━━━ Data under study ━━━

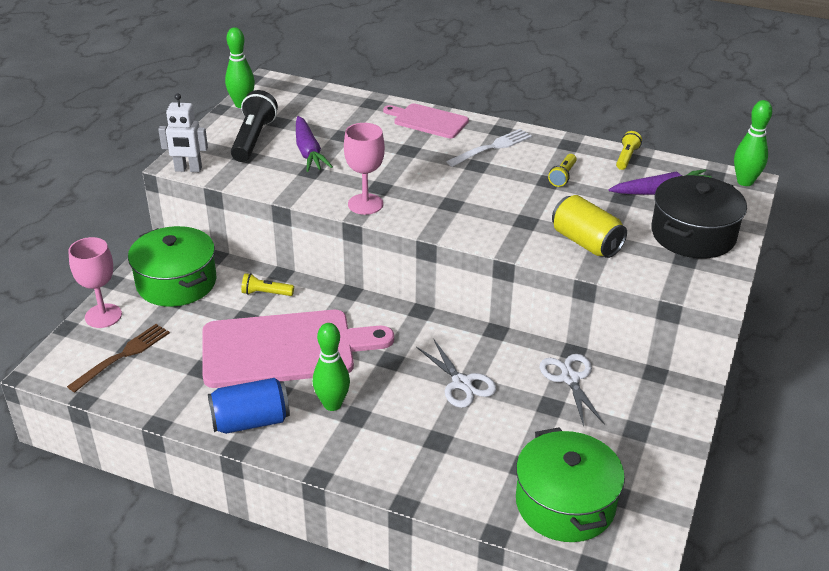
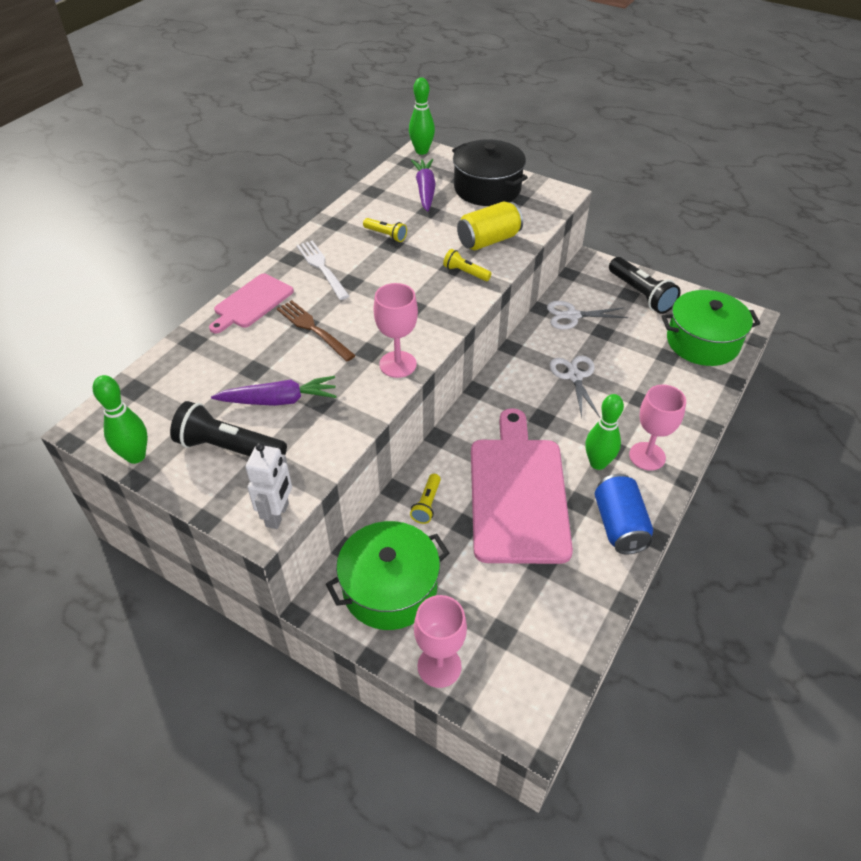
camera: 80 degrees left, 10 degrees up
(122, 356) = (515, 641): brown fork -> brown fork (313, 329)
(348, 444) = (647, 456): none -> pink goblet
(462, 383) = (574, 376): white scissors -> white scissors turned 75 degrees counterclockwise
(626, 157) = (367, 197): yellow flashlight -> yellow flashlight (465, 272)
(641, 442) = (641, 295): none -> black flashlight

━━━

## Exercise aim
Return the material in full, word for word, and skip the pictures.

## Finished exercise
camera: 80 degrees left, 10 degrees up
(122, 356) = (515, 641): brown fork -> brown fork (313, 329)
(348, 444) = (647, 456): none -> pink goblet
(462, 383) = (574, 376): white scissors -> white scissors turned 75 degrees counterclockwise
(626, 157) = (367, 197): yellow flashlight -> yellow flashlight (465, 272)
(641, 442) = (641, 295): none -> black flashlight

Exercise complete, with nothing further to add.